-- Available data follows --

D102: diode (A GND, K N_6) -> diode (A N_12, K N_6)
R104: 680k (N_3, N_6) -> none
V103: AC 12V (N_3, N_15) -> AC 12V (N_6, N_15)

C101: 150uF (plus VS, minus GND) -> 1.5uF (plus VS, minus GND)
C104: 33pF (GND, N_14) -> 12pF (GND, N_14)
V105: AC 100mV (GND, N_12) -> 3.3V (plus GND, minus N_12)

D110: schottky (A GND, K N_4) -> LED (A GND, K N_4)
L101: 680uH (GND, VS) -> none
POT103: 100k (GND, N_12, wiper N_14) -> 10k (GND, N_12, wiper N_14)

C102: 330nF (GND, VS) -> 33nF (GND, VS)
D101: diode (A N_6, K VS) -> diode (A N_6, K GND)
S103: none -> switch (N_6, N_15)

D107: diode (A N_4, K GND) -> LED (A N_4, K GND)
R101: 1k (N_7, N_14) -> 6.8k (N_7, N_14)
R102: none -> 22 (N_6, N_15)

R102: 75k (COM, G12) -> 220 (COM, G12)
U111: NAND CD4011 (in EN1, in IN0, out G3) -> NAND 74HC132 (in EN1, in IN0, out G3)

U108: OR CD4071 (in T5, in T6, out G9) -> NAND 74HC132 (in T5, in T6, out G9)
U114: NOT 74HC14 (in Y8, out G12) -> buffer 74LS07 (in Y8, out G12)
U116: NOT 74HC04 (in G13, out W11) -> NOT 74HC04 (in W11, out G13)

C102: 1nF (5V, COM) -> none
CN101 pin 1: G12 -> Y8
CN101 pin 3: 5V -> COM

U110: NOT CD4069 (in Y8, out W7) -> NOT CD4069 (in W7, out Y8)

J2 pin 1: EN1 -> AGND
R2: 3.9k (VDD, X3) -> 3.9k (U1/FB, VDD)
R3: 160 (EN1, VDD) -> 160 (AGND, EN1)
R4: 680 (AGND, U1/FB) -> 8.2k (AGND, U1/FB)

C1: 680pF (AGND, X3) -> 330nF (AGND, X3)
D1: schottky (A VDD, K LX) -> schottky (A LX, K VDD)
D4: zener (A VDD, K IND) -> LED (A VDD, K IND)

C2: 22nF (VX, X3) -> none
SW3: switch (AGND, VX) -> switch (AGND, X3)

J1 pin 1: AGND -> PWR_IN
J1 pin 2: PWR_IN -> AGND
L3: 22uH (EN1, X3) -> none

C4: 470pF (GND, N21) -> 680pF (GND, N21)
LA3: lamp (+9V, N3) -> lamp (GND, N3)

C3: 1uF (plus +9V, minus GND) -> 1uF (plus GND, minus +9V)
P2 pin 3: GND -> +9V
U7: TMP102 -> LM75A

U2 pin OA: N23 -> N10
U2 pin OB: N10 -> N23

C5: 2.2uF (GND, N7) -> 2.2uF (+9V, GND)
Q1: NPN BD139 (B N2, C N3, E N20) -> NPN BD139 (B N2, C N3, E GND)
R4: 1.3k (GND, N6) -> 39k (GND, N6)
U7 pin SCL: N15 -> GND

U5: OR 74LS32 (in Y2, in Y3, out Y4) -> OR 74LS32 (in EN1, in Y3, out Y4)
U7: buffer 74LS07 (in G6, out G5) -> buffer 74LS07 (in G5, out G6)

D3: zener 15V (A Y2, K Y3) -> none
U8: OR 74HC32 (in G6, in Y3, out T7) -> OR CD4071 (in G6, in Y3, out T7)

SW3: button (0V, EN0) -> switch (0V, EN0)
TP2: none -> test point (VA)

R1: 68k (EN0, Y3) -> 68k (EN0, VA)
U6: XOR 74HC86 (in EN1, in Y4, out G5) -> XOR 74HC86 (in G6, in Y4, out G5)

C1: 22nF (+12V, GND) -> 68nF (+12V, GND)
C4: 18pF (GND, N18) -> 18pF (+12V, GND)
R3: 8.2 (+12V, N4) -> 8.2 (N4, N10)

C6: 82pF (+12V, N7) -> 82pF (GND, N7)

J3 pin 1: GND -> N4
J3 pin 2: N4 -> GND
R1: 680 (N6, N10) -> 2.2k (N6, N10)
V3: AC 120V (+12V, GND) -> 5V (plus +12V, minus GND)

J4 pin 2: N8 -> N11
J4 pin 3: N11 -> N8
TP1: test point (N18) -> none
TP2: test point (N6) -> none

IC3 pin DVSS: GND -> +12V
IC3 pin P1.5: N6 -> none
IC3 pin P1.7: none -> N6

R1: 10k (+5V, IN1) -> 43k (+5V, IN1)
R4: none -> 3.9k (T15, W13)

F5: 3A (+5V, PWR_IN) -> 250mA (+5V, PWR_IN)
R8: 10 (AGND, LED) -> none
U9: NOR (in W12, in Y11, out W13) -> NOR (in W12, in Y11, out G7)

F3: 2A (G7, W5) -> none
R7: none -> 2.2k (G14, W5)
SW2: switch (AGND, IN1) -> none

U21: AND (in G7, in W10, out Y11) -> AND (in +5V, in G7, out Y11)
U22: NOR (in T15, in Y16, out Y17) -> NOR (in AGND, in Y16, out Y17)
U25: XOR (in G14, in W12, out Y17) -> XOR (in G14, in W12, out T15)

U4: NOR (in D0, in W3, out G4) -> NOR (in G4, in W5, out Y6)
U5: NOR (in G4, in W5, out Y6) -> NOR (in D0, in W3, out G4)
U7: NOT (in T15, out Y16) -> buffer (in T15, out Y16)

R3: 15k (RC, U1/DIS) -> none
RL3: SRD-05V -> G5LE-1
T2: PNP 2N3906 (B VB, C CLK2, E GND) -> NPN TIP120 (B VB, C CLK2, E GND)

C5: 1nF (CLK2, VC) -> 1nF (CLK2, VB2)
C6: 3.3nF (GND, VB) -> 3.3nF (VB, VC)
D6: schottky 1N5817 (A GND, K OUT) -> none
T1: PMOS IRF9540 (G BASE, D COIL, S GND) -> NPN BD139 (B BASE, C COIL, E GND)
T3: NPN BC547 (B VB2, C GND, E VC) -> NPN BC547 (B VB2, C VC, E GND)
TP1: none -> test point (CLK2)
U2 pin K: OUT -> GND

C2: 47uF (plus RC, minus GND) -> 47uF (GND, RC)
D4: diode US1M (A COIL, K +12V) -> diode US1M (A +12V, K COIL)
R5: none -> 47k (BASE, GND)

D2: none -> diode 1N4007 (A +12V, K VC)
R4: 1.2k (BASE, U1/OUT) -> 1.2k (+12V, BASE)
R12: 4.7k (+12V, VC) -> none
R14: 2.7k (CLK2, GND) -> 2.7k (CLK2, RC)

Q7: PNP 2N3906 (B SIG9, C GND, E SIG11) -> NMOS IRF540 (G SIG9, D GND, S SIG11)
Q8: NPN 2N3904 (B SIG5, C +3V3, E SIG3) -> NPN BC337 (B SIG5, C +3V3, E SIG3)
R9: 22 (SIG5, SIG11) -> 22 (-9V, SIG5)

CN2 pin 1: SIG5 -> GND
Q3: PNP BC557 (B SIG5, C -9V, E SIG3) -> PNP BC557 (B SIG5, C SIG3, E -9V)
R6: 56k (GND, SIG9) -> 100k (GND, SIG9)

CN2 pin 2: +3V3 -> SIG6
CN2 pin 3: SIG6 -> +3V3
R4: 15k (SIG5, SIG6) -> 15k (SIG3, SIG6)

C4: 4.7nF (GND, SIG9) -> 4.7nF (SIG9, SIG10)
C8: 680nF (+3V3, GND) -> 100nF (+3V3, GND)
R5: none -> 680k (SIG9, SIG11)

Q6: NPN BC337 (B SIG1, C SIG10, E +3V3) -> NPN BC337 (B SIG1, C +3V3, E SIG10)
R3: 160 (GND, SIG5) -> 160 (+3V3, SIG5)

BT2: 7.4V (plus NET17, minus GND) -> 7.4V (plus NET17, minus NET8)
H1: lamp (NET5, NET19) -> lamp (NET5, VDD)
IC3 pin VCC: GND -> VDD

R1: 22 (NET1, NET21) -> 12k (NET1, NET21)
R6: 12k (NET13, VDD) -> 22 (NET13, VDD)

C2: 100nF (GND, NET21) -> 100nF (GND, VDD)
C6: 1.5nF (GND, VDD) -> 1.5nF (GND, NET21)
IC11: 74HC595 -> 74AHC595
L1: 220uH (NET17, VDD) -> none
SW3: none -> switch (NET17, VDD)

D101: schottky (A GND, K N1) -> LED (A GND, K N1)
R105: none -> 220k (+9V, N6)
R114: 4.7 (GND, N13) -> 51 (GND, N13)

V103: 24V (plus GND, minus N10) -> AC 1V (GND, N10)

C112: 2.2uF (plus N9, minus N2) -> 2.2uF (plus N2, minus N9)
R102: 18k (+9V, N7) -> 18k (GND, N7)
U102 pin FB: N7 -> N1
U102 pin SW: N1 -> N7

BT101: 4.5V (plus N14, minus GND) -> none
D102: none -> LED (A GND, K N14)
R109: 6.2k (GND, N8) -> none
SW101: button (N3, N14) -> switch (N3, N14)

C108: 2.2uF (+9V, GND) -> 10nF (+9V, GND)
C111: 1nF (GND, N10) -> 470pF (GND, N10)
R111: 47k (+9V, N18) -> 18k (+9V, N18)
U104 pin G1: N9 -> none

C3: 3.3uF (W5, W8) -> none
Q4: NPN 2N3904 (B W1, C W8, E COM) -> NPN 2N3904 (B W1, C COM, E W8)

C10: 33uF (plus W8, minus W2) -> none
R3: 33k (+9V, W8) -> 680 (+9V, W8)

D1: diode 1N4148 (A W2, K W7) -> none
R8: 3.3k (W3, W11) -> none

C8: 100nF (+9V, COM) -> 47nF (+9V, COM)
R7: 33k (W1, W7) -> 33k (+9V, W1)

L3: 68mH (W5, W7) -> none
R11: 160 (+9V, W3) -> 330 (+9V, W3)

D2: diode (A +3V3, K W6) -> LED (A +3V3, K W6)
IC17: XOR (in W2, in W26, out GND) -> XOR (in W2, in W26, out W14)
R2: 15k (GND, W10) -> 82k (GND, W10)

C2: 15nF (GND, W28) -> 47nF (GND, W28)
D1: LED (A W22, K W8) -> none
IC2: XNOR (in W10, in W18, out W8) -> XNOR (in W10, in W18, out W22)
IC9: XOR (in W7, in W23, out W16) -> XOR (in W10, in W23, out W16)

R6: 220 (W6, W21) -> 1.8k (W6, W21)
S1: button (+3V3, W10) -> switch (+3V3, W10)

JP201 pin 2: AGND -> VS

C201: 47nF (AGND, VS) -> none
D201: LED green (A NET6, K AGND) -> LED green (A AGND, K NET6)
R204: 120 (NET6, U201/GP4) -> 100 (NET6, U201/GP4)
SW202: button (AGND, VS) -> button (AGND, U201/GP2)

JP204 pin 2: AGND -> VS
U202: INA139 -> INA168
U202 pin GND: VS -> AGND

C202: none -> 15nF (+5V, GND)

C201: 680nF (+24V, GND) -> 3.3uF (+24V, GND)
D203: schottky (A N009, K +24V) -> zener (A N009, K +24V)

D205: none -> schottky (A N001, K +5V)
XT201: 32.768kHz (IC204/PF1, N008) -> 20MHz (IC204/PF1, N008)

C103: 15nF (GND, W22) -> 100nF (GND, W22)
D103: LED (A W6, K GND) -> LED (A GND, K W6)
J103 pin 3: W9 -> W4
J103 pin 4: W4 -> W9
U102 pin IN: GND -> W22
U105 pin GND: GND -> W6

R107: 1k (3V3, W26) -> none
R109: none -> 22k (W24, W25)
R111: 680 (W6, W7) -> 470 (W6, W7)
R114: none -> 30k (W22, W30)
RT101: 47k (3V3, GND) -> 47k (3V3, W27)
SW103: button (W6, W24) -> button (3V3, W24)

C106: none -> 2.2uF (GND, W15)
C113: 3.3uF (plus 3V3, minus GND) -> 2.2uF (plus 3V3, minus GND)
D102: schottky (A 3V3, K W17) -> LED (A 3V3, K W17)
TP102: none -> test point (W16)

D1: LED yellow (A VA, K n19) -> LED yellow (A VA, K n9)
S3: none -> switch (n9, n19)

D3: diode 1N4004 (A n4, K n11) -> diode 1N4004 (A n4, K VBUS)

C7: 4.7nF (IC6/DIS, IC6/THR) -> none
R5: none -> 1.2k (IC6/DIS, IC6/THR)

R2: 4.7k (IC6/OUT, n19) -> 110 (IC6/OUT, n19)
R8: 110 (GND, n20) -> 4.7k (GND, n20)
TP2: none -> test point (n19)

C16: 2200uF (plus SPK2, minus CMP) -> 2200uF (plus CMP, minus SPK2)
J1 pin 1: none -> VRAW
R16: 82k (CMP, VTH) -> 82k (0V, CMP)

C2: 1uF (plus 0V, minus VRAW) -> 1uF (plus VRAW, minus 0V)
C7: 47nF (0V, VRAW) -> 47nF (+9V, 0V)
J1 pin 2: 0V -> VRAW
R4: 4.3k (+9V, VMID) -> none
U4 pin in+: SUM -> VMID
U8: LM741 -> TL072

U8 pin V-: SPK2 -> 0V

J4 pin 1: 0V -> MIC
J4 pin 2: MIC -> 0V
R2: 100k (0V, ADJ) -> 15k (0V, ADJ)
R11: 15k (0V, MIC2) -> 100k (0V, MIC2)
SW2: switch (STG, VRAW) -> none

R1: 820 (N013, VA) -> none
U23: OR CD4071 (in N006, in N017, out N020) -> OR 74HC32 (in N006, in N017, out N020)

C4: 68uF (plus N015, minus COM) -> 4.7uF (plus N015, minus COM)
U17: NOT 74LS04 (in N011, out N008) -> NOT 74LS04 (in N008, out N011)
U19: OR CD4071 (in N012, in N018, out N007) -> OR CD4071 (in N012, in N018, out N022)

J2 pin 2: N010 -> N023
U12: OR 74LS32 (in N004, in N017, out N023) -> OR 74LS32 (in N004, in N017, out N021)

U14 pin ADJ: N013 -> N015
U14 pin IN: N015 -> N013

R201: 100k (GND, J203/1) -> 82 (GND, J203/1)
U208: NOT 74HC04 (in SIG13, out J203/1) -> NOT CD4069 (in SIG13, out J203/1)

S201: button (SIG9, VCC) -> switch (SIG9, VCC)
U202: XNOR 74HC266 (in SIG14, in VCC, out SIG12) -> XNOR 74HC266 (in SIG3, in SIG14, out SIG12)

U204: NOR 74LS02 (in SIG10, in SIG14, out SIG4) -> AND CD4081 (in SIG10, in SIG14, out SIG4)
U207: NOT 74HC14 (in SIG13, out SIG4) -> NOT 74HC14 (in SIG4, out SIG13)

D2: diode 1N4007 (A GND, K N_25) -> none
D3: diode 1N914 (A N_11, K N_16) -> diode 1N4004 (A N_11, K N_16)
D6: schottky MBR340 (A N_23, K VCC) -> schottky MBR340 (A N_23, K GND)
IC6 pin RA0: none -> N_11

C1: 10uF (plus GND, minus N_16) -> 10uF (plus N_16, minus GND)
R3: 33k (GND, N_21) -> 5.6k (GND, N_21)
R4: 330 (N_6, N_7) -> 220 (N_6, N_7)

-- Available data concluded --

▶ _Task to carry out_: Using the entries above, return exactly the lines from the line with "SW2: switch (AGND, IN1) -> none" to the line with "Q8: NPN 2N3904", counting both of those lines.

▶ _Task output_:
SW2: switch (AGND, IN1) -> none

U21: AND (in G7, in W10, out Y11) -> AND (in +5V, in G7, out Y11)
U22: NOR (in T15, in Y16, out Y17) -> NOR (in AGND, in Y16, out Y17)
U25: XOR (in G14, in W12, out Y17) -> XOR (in G14, in W12, out T15)

U4: NOR (in D0, in W3, out G4) -> NOR (in G4, in W5, out Y6)
U5: NOR (in G4, in W5, out Y6) -> NOR (in D0, in W3, out G4)
U7: NOT (in T15, out Y16) -> buffer (in T15, out Y16)

R3: 15k (RC, U1/DIS) -> none
RL3: SRD-05V -> G5LE-1
T2: PNP 2N3906 (B VB, C CLK2, E GND) -> NPN TIP120 (B VB, C CLK2, E GND)

C5: 1nF (CLK2, VC) -> 1nF (CLK2, VB2)
C6: 3.3nF (GND, VB) -> 3.3nF (VB, VC)
D6: schottky 1N5817 (A GND, K OUT) -> none
T1: PMOS IRF9540 (G BASE, D COIL, S GND) -> NPN BD139 (B BASE, C COIL, E GND)
T3: NPN BC547 (B VB2, C GND, E VC) -> NPN BC547 (B VB2, C VC, E GND)
TP1: none -> test point (CLK2)
U2 pin K: OUT -> GND

C2: 47uF (plus RC, minus GND) -> 47uF (GND, RC)
D4: diode US1M (A COIL, K +12V) -> diode US1M (A +12V, K COIL)
R5: none -> 47k (BASE, GND)

D2: none -> diode 1N4007 (A +12V, K VC)
R4: 1.2k (BASE, U1/OUT) -> 1.2k (+12V, BASE)
R12: 4.7k (+12V, VC) -> none
R14: 2.7k (CLK2, GND) -> 2.7k (CLK2, RC)

Q7: PNP 2N3906 (B SIG9, C GND, E SIG11) -> NMOS IRF540 (G SIG9, D GND, S SIG11)
Q8: NPN 2N3904 (B SIG5, C +3V3, E SIG3) -> NPN BC337 (B SIG5, C +3V3, E SIG3)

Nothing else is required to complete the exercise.